Material for this task.

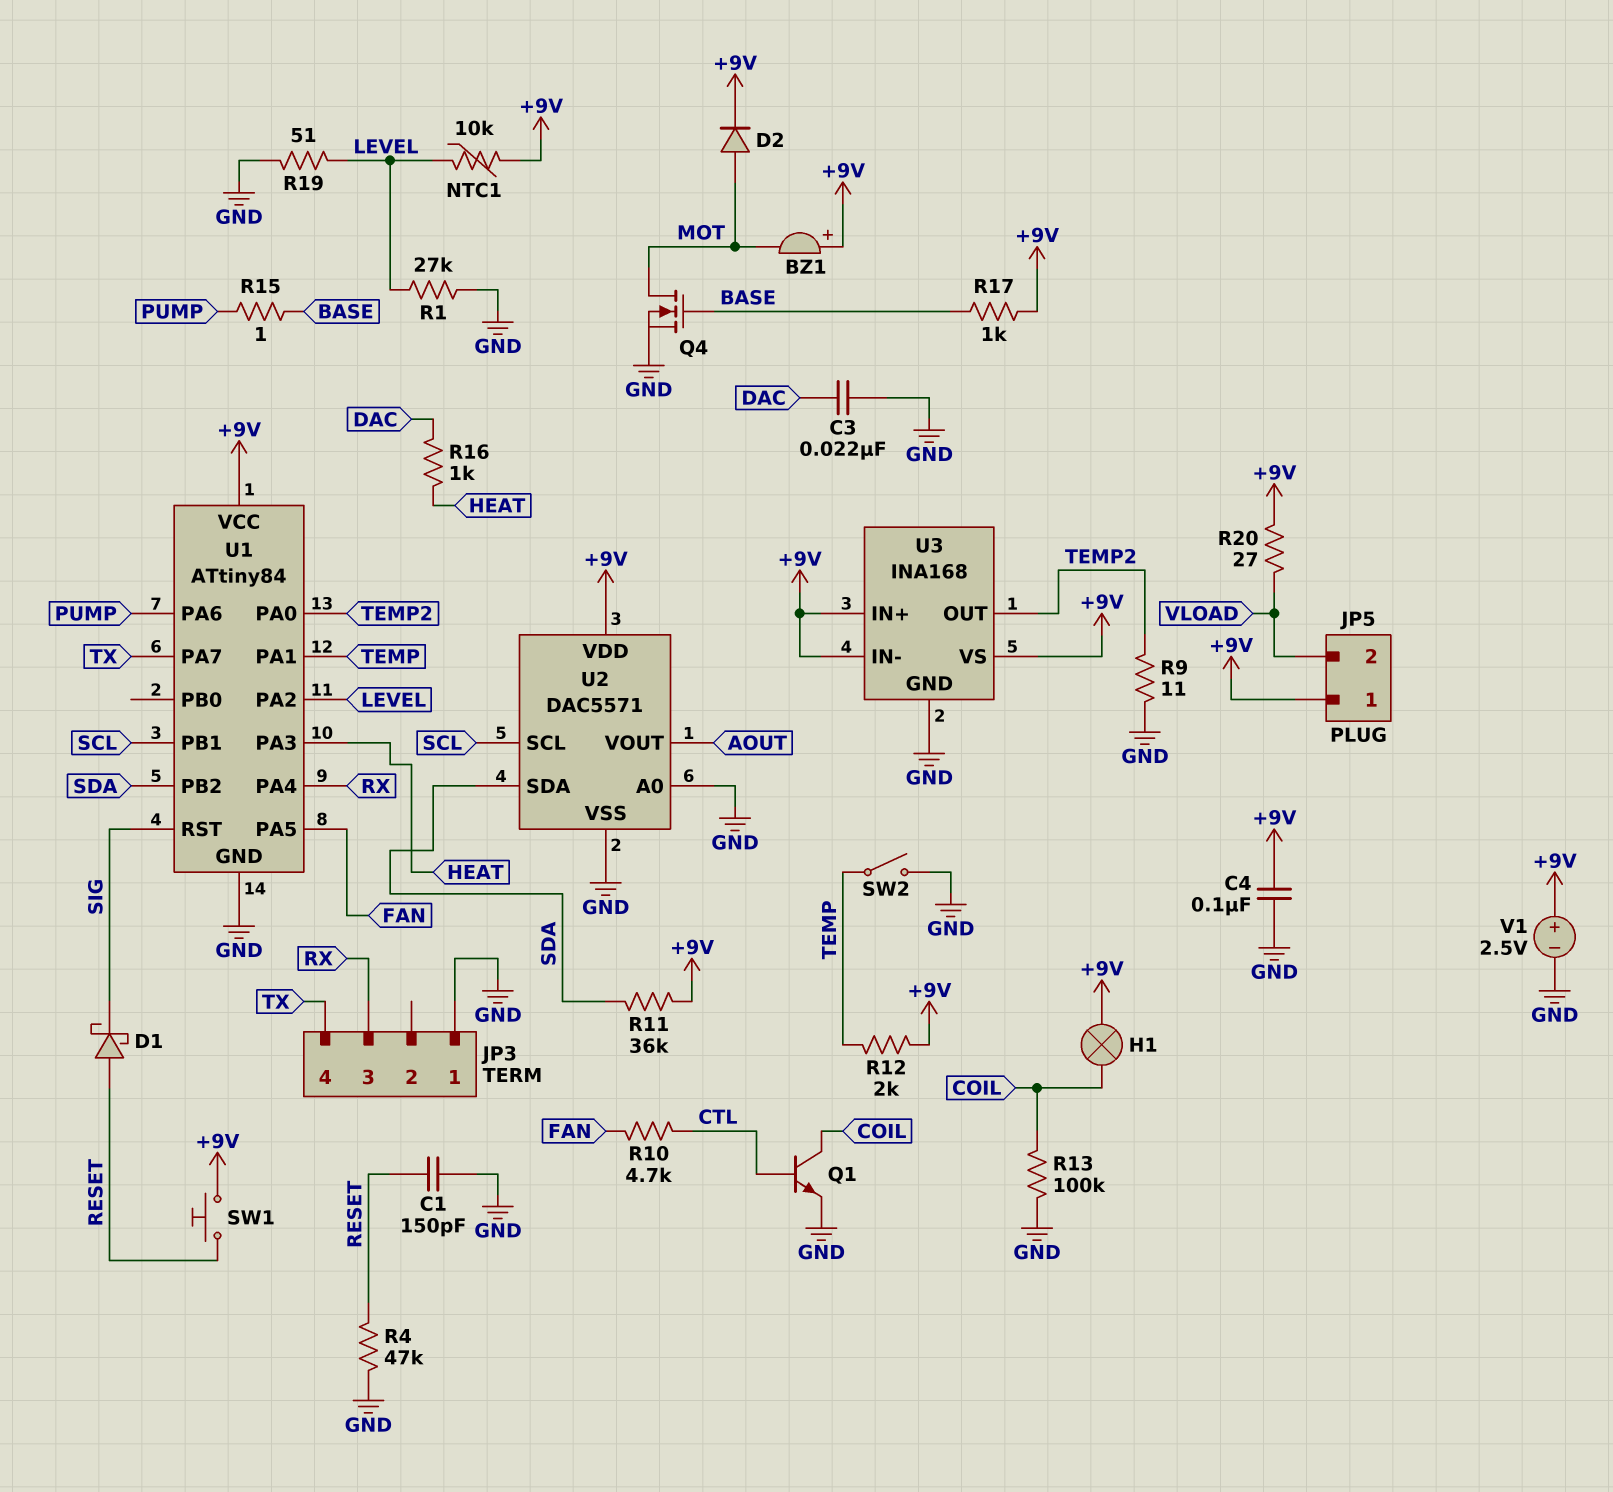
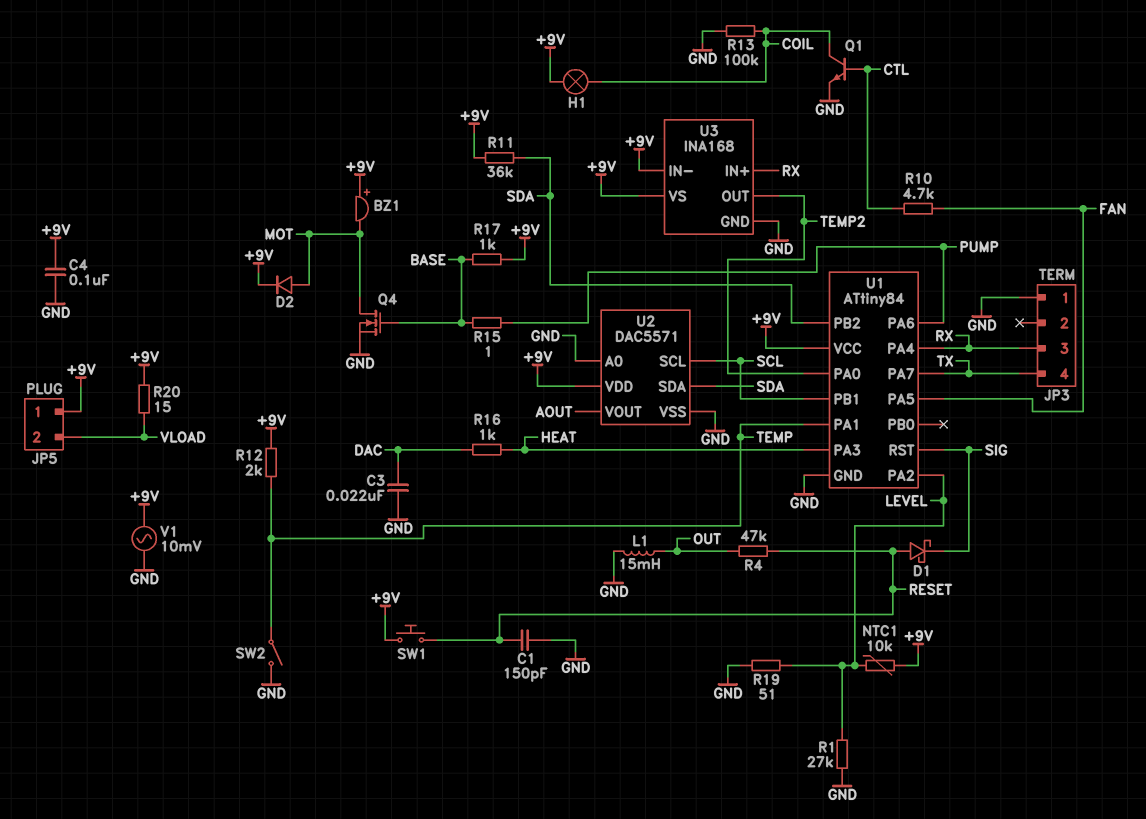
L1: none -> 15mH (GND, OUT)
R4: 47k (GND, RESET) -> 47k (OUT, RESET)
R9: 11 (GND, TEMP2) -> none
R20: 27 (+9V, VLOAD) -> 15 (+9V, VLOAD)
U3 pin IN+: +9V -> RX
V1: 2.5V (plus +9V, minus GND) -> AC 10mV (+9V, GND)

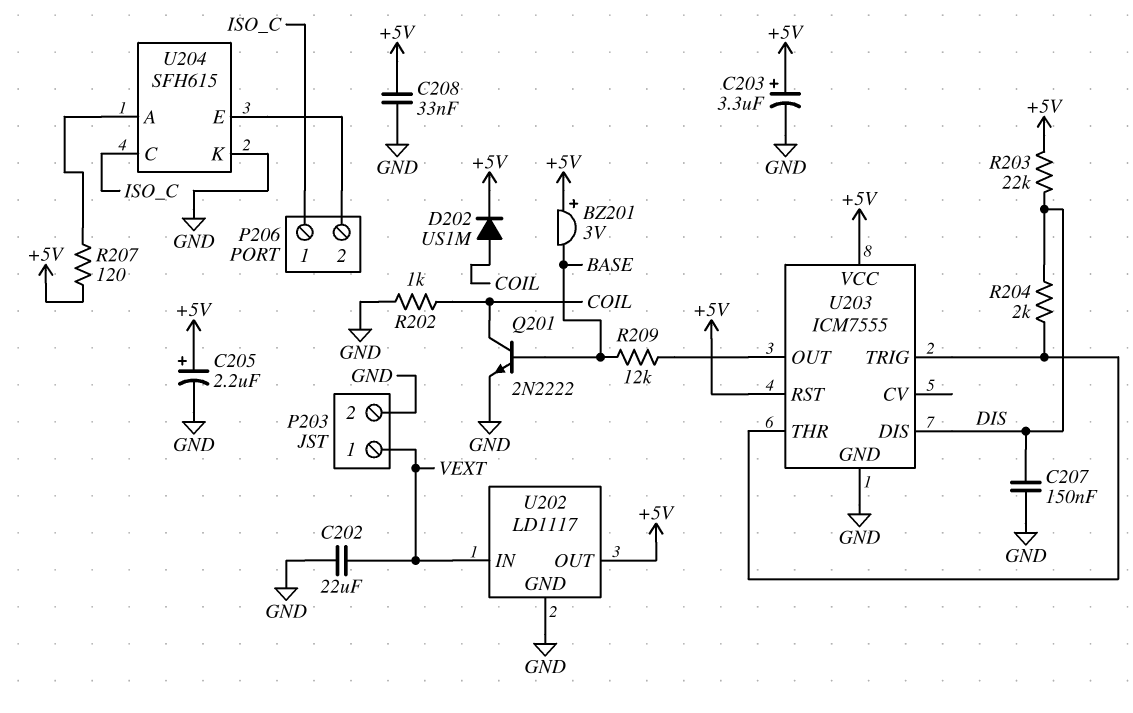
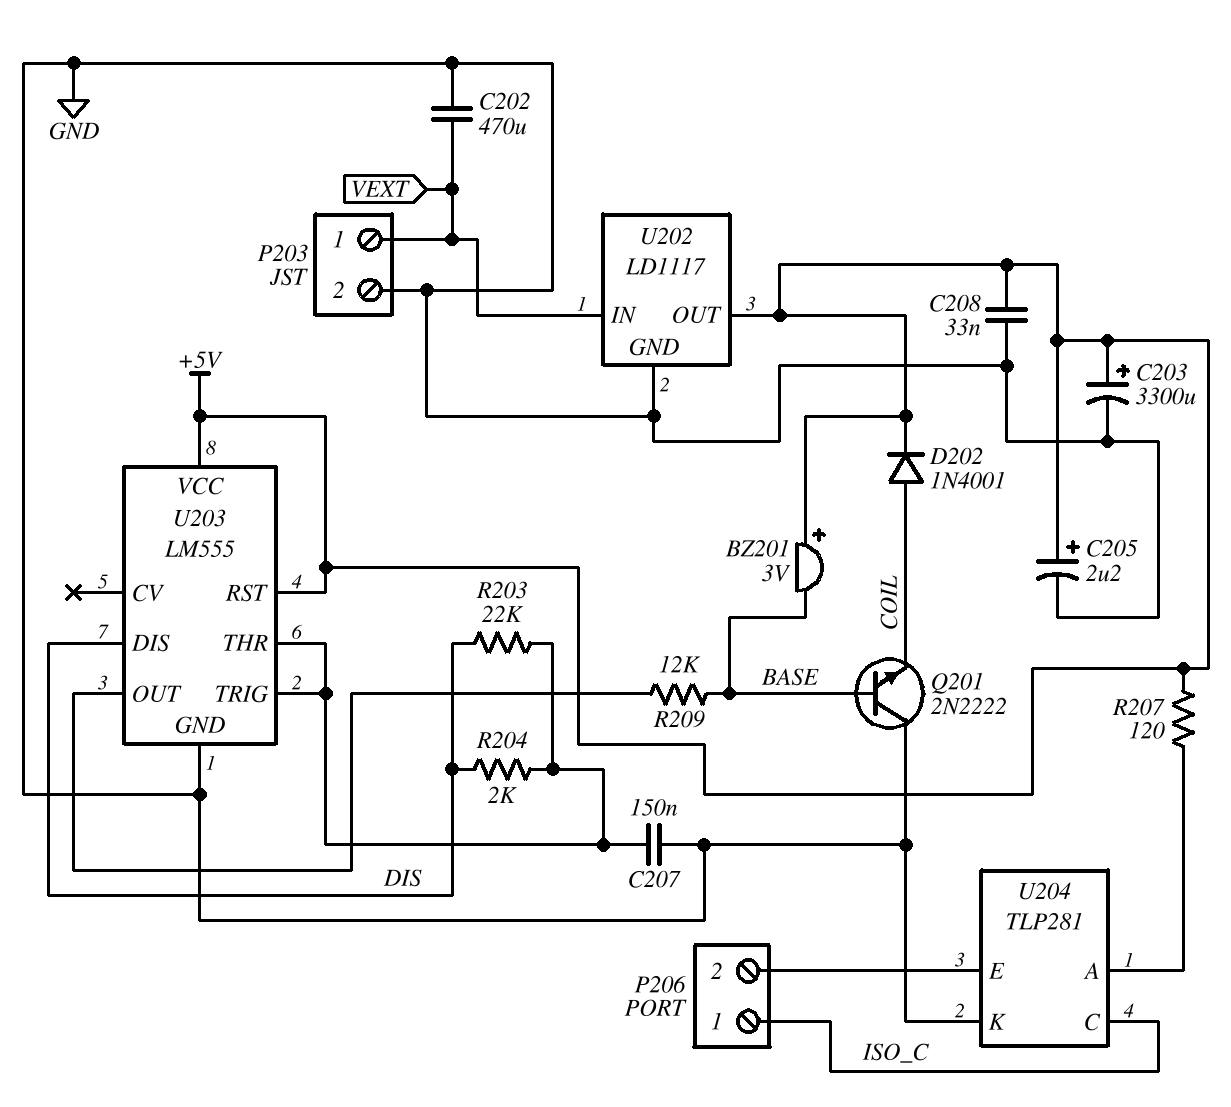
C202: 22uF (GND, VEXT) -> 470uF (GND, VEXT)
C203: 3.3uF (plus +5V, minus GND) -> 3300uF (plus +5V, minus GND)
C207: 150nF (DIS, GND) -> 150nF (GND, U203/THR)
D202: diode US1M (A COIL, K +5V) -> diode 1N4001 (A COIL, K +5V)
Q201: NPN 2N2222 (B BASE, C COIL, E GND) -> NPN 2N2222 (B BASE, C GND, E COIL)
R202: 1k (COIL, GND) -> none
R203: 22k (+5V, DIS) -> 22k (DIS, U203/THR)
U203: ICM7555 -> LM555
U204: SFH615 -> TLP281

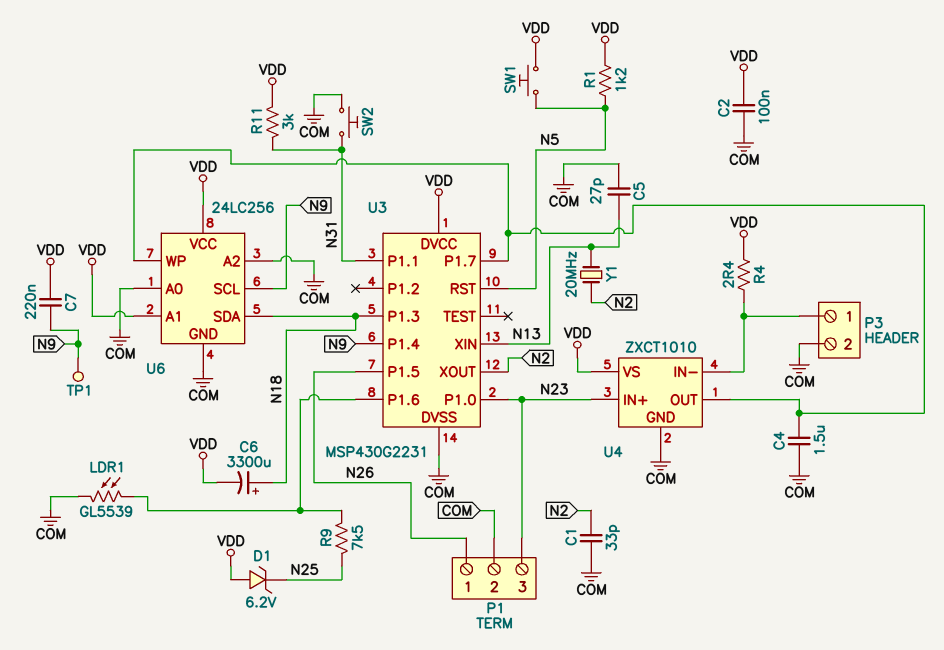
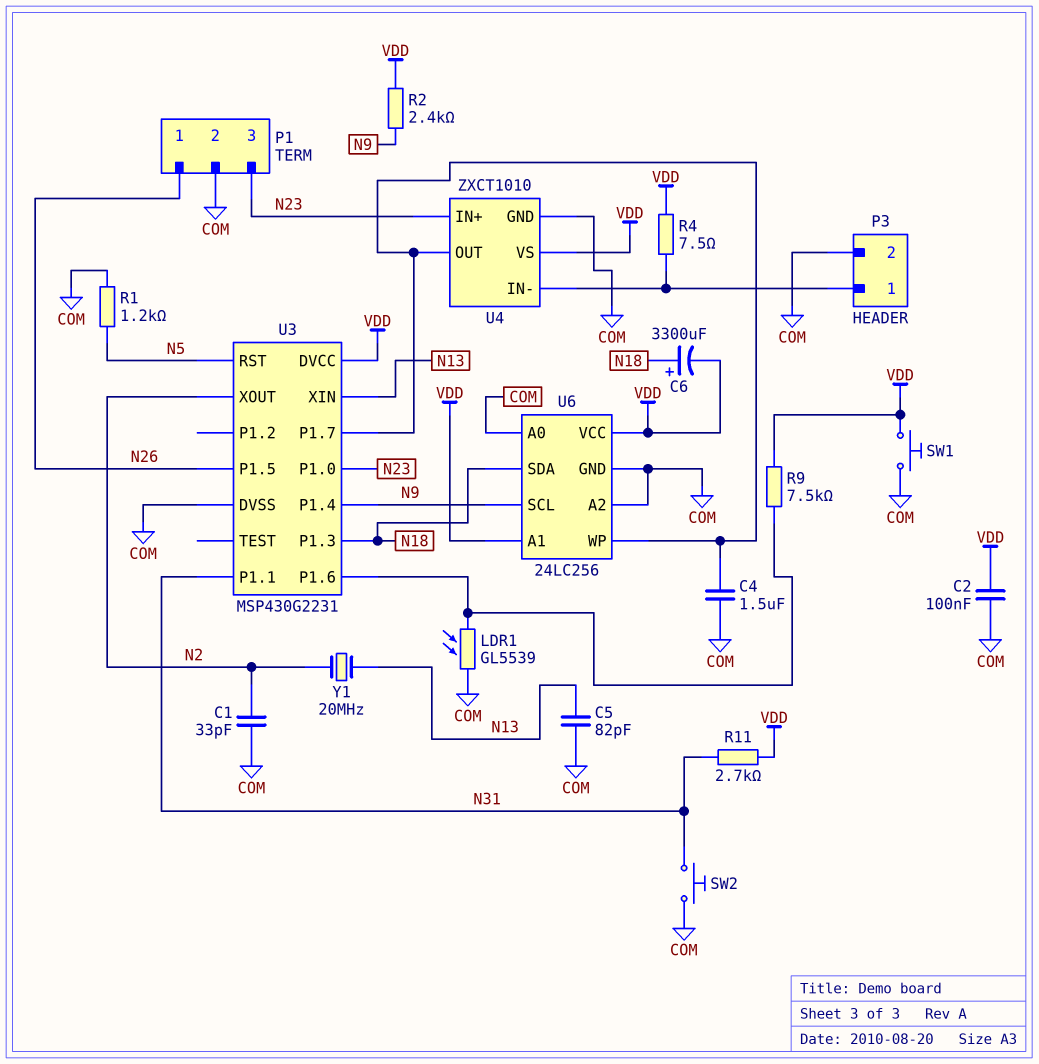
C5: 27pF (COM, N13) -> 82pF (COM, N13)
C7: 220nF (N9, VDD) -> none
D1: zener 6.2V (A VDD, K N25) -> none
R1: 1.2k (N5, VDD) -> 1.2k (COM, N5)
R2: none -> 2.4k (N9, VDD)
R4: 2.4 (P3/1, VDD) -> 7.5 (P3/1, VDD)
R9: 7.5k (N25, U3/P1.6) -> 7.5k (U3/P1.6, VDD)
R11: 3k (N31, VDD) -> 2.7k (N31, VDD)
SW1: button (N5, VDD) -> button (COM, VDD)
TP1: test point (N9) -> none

Aim of the exercise. Only the lines between the one with "R203: 22k (+5V, DIS) -> 22k (DIS, U203/THR)" and the one with "R11: 3k (N31, VDD) -> 2.7k (N31, VDD)", those two included, get copied from the material above. Keep it exact and free of pictures.

Result for this exercise.
R203: 22k (+5V, DIS) -> 22k (DIS, U203/THR)
U203: ICM7555 -> LM555
U204: SFH615 -> TLP281

C5: 27pF (COM, N13) -> 82pF (COM, N13)
C7: 220nF (N9, VDD) -> none
D1: zener 6.2V (A VDD, K N25) -> none
R1: 1.2k (N5, VDD) -> 1.2k (COM, N5)
R2: none -> 2.4k (N9, VDD)
R4: 2.4 (P3/1, VDD) -> 7.5 (P3/1, VDD)
R9: 7.5k (N25, U3/P1.6) -> 7.5k (U3/P1.6, VDD)
R11: 3k (N31, VDD) -> 2.7k (N31, VDD)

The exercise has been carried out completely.